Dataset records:
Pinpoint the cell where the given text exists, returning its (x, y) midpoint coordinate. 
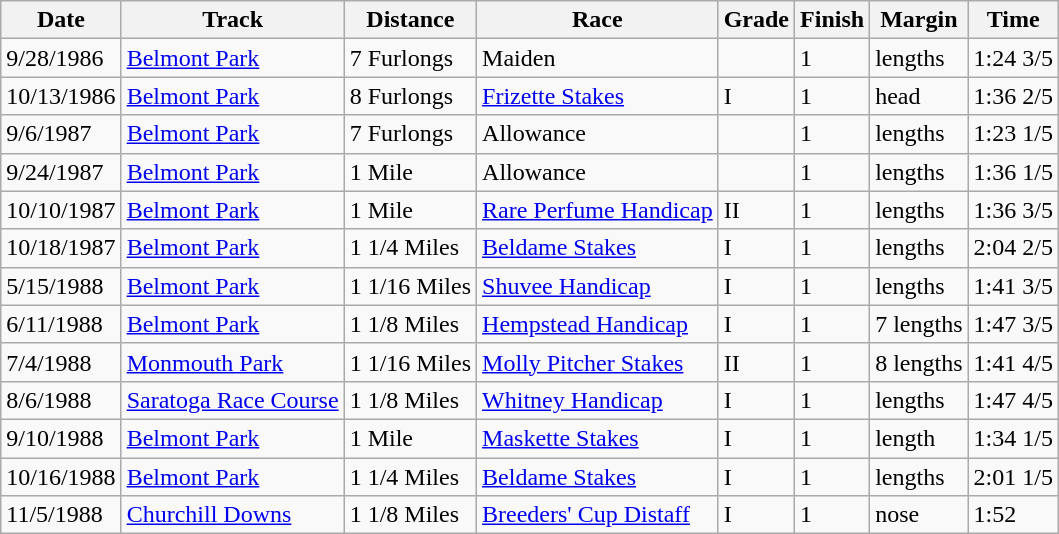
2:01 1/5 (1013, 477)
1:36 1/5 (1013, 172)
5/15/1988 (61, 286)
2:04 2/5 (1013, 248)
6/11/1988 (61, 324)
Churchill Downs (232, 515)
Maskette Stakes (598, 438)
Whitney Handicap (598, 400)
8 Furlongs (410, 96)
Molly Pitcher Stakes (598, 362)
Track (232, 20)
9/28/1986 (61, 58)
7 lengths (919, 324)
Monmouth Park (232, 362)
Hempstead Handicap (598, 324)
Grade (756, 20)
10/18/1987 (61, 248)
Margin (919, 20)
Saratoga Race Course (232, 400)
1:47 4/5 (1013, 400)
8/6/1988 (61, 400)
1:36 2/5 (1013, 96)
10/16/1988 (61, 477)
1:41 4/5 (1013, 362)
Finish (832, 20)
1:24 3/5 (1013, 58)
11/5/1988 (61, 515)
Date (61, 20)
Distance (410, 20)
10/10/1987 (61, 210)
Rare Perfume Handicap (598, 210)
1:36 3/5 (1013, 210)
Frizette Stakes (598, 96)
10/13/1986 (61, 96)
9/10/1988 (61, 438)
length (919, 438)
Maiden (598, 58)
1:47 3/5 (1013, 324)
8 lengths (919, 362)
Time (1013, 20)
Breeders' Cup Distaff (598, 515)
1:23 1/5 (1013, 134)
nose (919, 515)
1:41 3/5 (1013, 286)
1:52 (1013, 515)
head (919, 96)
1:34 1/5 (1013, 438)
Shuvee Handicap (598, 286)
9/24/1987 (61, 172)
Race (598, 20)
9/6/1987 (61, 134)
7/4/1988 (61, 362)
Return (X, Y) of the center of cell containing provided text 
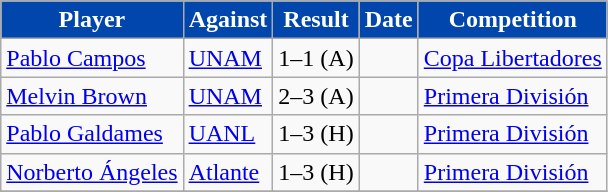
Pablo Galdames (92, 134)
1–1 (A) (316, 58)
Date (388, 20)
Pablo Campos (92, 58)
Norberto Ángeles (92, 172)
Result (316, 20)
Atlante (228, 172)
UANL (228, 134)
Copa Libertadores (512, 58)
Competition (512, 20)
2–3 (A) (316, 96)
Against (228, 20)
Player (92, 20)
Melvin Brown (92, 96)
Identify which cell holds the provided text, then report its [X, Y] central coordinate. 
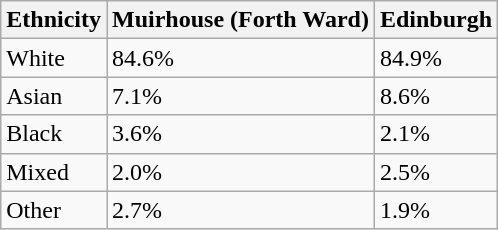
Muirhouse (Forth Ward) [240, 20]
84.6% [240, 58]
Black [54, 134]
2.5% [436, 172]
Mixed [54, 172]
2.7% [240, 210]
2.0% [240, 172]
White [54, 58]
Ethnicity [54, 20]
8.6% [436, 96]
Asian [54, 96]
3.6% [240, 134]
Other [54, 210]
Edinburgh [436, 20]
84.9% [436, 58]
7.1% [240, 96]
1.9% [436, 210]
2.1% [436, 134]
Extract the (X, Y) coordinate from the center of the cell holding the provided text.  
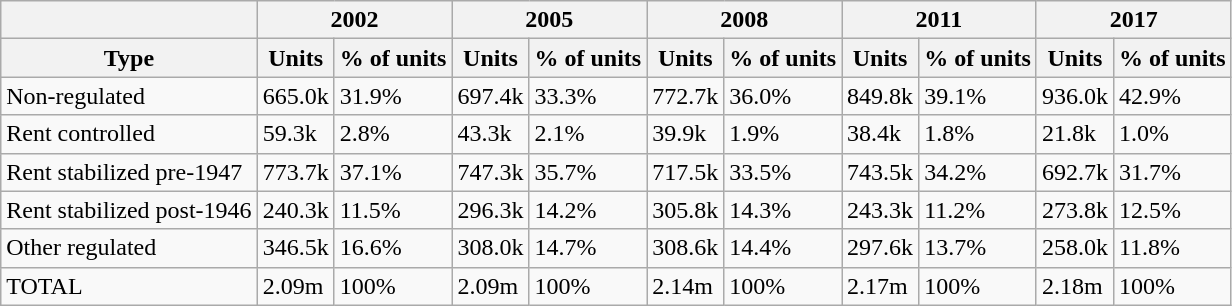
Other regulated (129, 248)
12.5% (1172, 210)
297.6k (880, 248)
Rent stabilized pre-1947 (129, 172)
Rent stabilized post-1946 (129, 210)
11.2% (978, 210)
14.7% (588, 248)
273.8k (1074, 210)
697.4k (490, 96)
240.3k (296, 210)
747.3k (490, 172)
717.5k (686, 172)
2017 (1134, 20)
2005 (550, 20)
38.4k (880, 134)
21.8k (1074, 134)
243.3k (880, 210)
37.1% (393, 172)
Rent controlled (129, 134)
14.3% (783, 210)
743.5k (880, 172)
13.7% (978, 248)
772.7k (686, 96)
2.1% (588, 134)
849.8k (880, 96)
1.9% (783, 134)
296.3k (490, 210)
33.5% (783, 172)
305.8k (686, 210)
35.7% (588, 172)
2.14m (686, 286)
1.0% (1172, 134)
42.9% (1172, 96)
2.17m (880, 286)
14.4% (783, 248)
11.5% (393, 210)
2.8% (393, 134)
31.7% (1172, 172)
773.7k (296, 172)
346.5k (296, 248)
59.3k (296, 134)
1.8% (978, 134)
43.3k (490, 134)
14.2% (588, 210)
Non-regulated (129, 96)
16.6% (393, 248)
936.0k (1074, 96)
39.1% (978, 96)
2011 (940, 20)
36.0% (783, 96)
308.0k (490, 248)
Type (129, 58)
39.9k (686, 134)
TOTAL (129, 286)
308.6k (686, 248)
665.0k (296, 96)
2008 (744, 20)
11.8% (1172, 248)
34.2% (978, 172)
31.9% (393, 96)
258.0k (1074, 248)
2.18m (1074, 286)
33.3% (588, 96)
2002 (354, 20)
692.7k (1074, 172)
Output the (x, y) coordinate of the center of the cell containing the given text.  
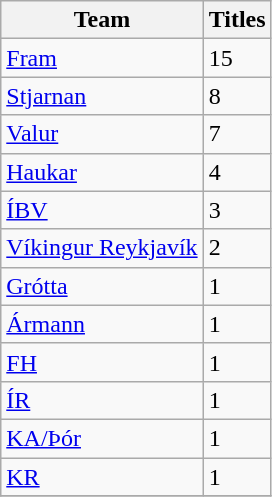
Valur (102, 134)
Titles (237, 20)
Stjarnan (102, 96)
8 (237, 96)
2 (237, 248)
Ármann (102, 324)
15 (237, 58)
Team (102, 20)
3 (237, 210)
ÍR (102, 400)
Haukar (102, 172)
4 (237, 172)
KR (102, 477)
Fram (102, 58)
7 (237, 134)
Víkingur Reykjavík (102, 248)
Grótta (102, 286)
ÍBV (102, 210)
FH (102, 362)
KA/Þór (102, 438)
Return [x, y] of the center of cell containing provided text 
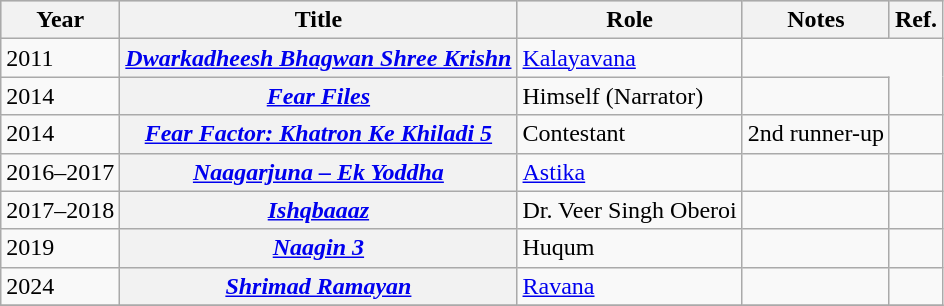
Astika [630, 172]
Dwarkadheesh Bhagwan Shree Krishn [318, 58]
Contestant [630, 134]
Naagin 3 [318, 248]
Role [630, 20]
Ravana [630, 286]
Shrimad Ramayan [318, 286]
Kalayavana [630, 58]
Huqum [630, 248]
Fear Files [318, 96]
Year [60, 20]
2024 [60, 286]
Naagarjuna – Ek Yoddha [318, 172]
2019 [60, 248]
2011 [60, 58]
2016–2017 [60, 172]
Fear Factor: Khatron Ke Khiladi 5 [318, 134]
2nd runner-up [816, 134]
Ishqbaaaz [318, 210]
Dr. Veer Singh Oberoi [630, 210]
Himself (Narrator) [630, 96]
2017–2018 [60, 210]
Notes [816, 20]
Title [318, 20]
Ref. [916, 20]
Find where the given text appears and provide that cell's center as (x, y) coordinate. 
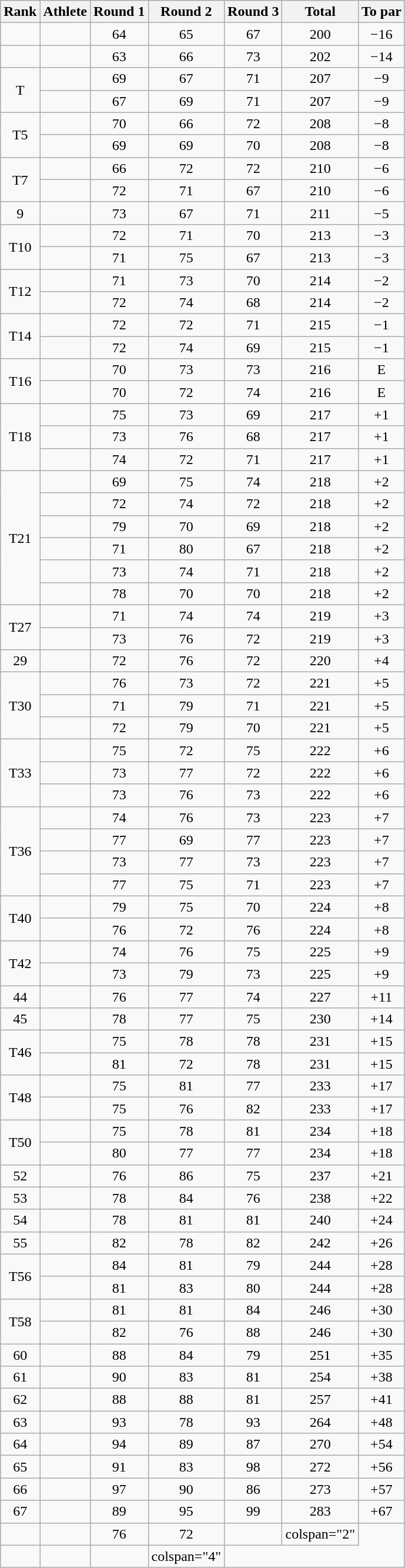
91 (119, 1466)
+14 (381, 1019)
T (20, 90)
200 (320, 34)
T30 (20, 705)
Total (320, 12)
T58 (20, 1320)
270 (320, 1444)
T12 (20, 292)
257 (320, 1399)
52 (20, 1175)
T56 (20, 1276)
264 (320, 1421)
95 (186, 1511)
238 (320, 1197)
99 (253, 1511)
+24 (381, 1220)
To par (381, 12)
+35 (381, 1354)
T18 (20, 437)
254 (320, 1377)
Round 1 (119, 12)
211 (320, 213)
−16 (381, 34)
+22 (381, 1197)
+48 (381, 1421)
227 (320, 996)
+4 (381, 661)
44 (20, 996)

→ **WHAT IS ASKED**:
Write out all of the items above verbatim, line by line. Leave out the pictures.

→ **EXERCISE RESULT**:
Pinpoint the cell where the given text exists, returning its (x, y) midpoint coordinate. 
2:01 1/5 (1013, 477)
1:36 1/5 (1013, 172)
5/15/1988 (61, 286)
2:04 2/5 (1013, 248)
6/11/1988 (61, 324)
Churchill Downs (232, 515)
Maskette Stakes (598, 438)
Whitney Handicap (598, 400)
8 Furlongs (410, 96)
Molly Pitcher Stakes (598, 362)
Track (232, 20)
9/28/1986 (61, 58)
7 lengths (919, 324)
Monmouth Park (232, 362)
Hempstead Handicap (598, 324)
Grade (756, 20)
10/18/1987 (61, 248)
Margin (919, 20)
Saratoga Race Course (232, 400)
1:47 4/5 (1013, 400)
8/6/1988 (61, 400)
1:36 2/5 (1013, 96)
10/16/1988 (61, 477)
1:41 4/5 (1013, 362)
Finish (832, 20)
1:24 3/5 (1013, 58)
11/5/1988 (61, 515)
Date (61, 20)
Distance (410, 20)
10/10/1987 (61, 210)
Rare Perfume Handicap (598, 210)
1:36 3/5 (1013, 210)
Frizette Stakes (598, 96)
10/13/1986 (61, 96)
9/10/1988 (61, 438)
length (919, 438)
Maiden (598, 58)
1:47 3/5 (1013, 324)
8 lengths (919, 362)
Time (1013, 20)
Breeders' Cup Distaff (598, 515)
1:23 1/5 (1013, 134)
nose (919, 515)
1:41 3/5 (1013, 286)
1:52 (1013, 515)
head (919, 96)
1:34 1/5 (1013, 438)
Shuvee Handicap (598, 286)
9/24/1987 (61, 172)
Race (598, 20)
9/6/1987 (61, 134)
7/4/1988 (61, 362)
Return (X, Y) of the center of cell containing provided text 
Pablo Galdames (92, 134)
1–1 (A) (316, 58)
Date (388, 20)
Pablo Campos (92, 58)
Norberto Ángeles (92, 172)
Result (316, 20)
Atlante (228, 172)
UANL (228, 134)
Copa Libertadores (512, 58)
Competition (512, 20)
2–3 (A) (316, 96)
Against (228, 20)
Player (92, 20)
Melvin Brown (92, 96)
Identify which cell holds the provided text, then report its [X, Y] central coordinate. 
Muirhouse (Forth Ward) [240, 20]
84.6% [240, 58]
Black [54, 134]
2.5% [436, 172]
Mixed [54, 172]
2.7% [240, 210]
2.0% [240, 172]
White [54, 58]
Ethnicity [54, 20]
8.6% [436, 96]
Asian [54, 96]
3.6% [240, 134]
Other [54, 210]
Edinburgh [436, 20]
84.9% [436, 58]
7.1% [240, 96]
1.9% [436, 210]
2.1% [436, 134]
Extract the (X, Y) coordinate from the center of the cell holding the provided text.  
Other regulated (129, 248)
12.5% (1172, 210)
297.6k (880, 248)
Rent stabilized pre-1947 (129, 172)
Rent stabilized post-1946 (129, 210)
11.2% (978, 210)
14.7% (588, 248)
273.8k (1074, 210)
697.4k (490, 96)
240.3k (296, 210)
747.3k (490, 172)
717.5k (686, 172)
2017 (1134, 20)
2005 (550, 20)
38.4k (880, 134)
21.8k (1074, 134)
243.3k (880, 210)
37.1% (393, 172)
Rent controlled (129, 134)
14.3% (783, 210)
743.5k (880, 172)
13.7% (978, 248)
772.7k (686, 96)
2.1% (588, 134)
849.8k (880, 96)
1.9% (783, 134)
296.3k (490, 210)
33.5% (783, 172)
305.8k (686, 210)
35.7% (588, 172)
2.14m (686, 286)
1.0% (1172, 134)
42.9% (1172, 96)
2.17m (880, 286)
14.4% (783, 248)
11.5% (393, 210)
2.8% (393, 134)
31.7% (1172, 172)
773.7k (296, 172)
346.5k (296, 248)
59.3k (296, 134)
1.8% (978, 134)
43.3k (490, 134)
14.2% (588, 210)
Non-regulated (129, 96)
16.6% (393, 248)
936.0k (1074, 96)
39.1% (978, 96)
2011 (940, 20)
36.0% (783, 96)
308.0k (490, 248)
Type (129, 58)
39.9k (686, 134)
TOTAL (129, 286)
308.6k (686, 248)
665.0k (296, 96)
2008 (744, 20)
11.8% (1172, 248)
34.2% (978, 172)
31.9% (393, 96)
258.0k (1074, 248)
2.18m (1074, 286)
33.3% (588, 96)
2002 (354, 20)
692.7k (1074, 172)
Output the (x, y) coordinate of the center of the cell containing the given text.  
Valur (102, 134)
Titles (237, 20)
Stjarnan (102, 96)
8 (237, 96)
2 (237, 248)
Ármann (102, 324)
15 (237, 58)
Team (102, 20)
3 (237, 210)
ÍR (102, 400)
Haukar (102, 172)
4 (237, 172)
KR (102, 477)
Fram (102, 58)
7 (237, 134)
Víkingur Reykjavík (102, 248)
Grótta (102, 286)
ÍBV (102, 210)
FH (102, 362)
KA/Þór (102, 438)
Return [x, y] of the center of cell containing provided text 
Astika [630, 172]
Dwarkadheesh Bhagwan Shree Krishn [318, 58]
Contestant [630, 134]
Naagin 3 [318, 248]
Role [630, 20]
Ravana [630, 286]
Shrimad Ramayan [318, 286]
Kalayavana [630, 58]
Huqum [630, 248]
Fear Files [318, 96]
Year [60, 20]
2024 [60, 286]
Naagarjuna – Ek Yoddha [318, 172]
2019 [60, 248]
2011 [60, 58]
2016–2017 [60, 172]
Fear Factor: Khatron Ke Khiladi 5 [318, 134]
2nd runner-up [816, 134]
Ishqbaaaz [318, 210]
Dr. Veer Singh Oberoi [630, 210]
Himself (Narrator) [630, 96]
2017–2018 [60, 210]
Notes [816, 20]
Title [318, 20]
Ref. [916, 20]
Find where the given text appears and provide that cell's center as (x, y) coordinate. 
91 (119, 1466)
+14 (381, 1019)
T (20, 90)
200 (320, 34)
T30 (20, 705)
Total (320, 12)
T58 (20, 1320)
270 (320, 1444)
T12 (20, 292)
257 (320, 1399)
52 (20, 1175)
T56 (20, 1276)
264 (320, 1421)
95 (186, 1511)
238 (320, 1197)
99 (253, 1511)
+24 (381, 1220)
To par (381, 12)
+35 (381, 1354)
T18 (20, 437)
254 (320, 1377)
Round 1 (119, 12)
211 (320, 213)
−16 (381, 34)
+22 (381, 1197)
+48 (381, 1421)
227 (320, 996)
+4 (381, 661)
44 (20, 996)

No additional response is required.